Problem to work on:
After locating the line that contains "Palfa 751: [159,499,195,535]", output that line and each one following it, exactly, to the end of the entries. No pictures.
*** Stored data ***
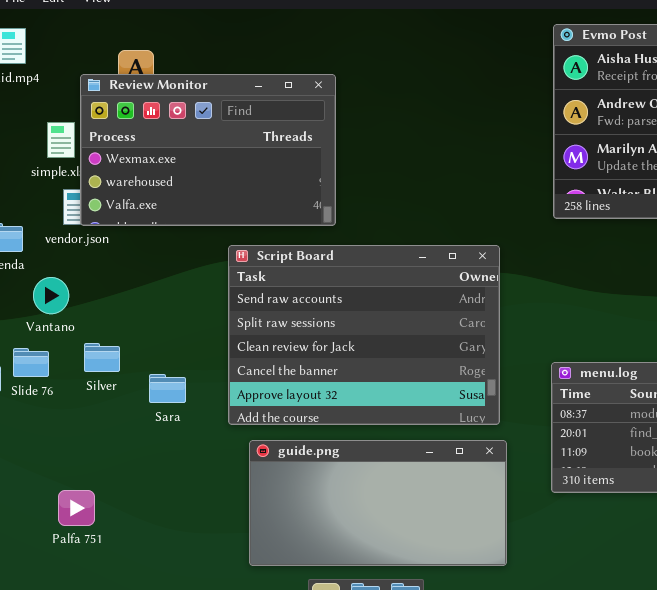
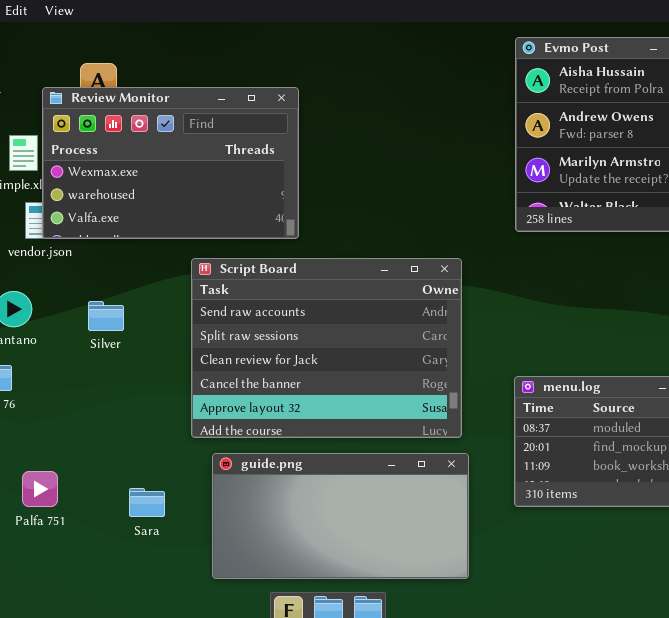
Silver: [84,343,120,372] -> [88,301,124,331], moved
Sara: [149,374,186,403] -> [129,488,165,517], moved
Palfa 751: [58,490,95,526] -> [22,471,58,507], moved

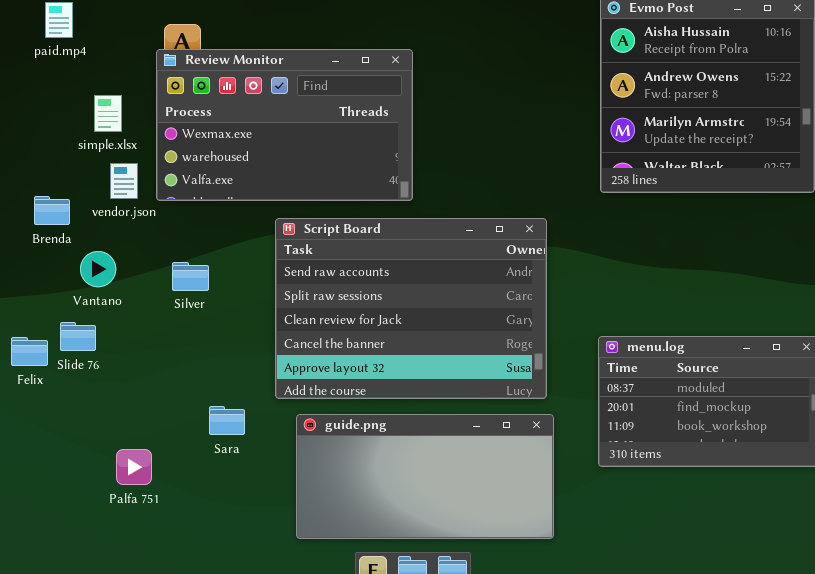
Review Monitor: [42,87,299,239] -> [156,49,413,201], moved
Palfa 751: [22,471,58,507] -> [116,449,152,485], moved
Sara: [129,488,165,517] -> [209,406,245,435], moved

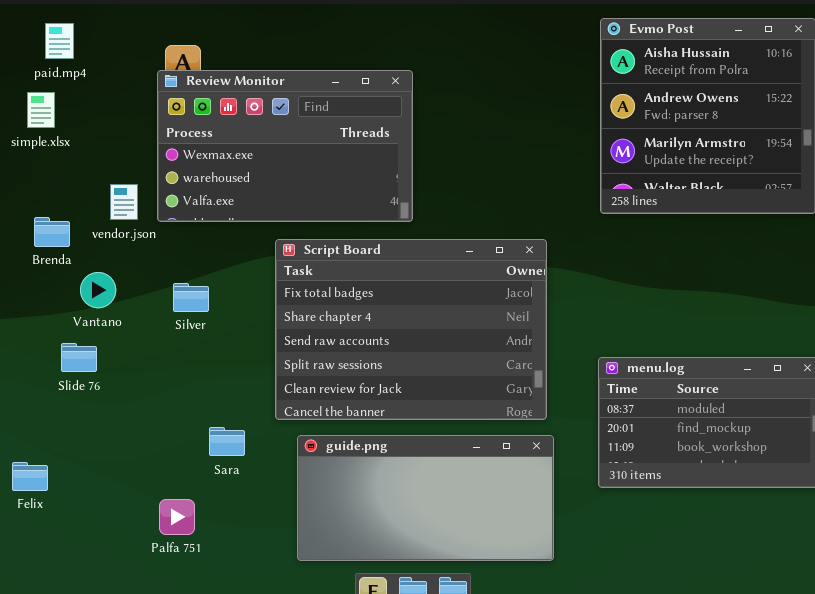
simple.xlsx: [94,95,122,132] -> [27,92,55,128], moved
Script Board: [275,218,547,399] -> [275,239,547,420], scrolled up 2 rows
Felix: [11,337,48,366] -> [12,462,48,491], moved
Palfa 751: [116,449,152,485] -> [159,499,195,535], moved

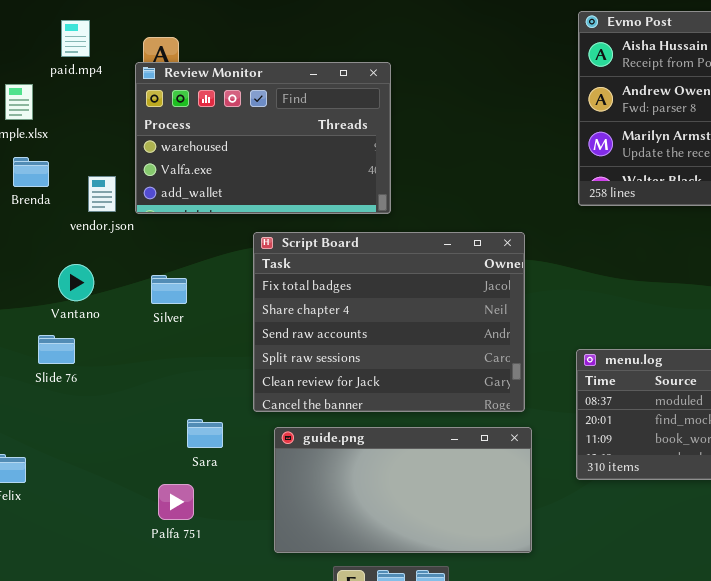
paid.mp4: [45,23,74,59] -> [61,20,90,57], moved
Review Monitor: [157,70,413,222] -> [135,62,391,214], scrolled down 1 row
Brenda: [34,217,70,247] -> [13,157,49,187], moved
Palfa 751: [159,499,195,535] -> [158,484,194,520], moved

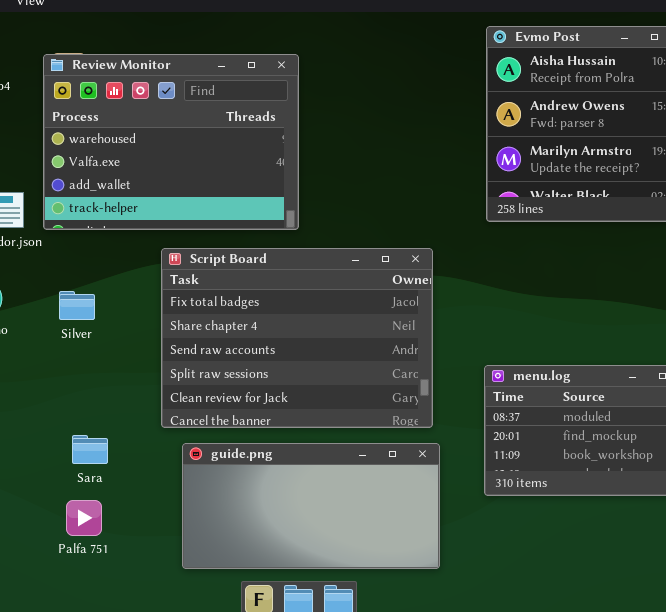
Review Monitor: [135,62,391,214] -> [43,54,299,230], resized
Sara: [187,419,223,448] -> [72,435,108,464], moved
*** End of Stored data ***
Response:
Palfa 751: [159,499,195,535] -> [158,484,194,520], moved

Review Monitor: [135,62,391,214] -> [43,54,299,230], resized
Sara: [187,419,223,448] -> [72,435,108,464], moved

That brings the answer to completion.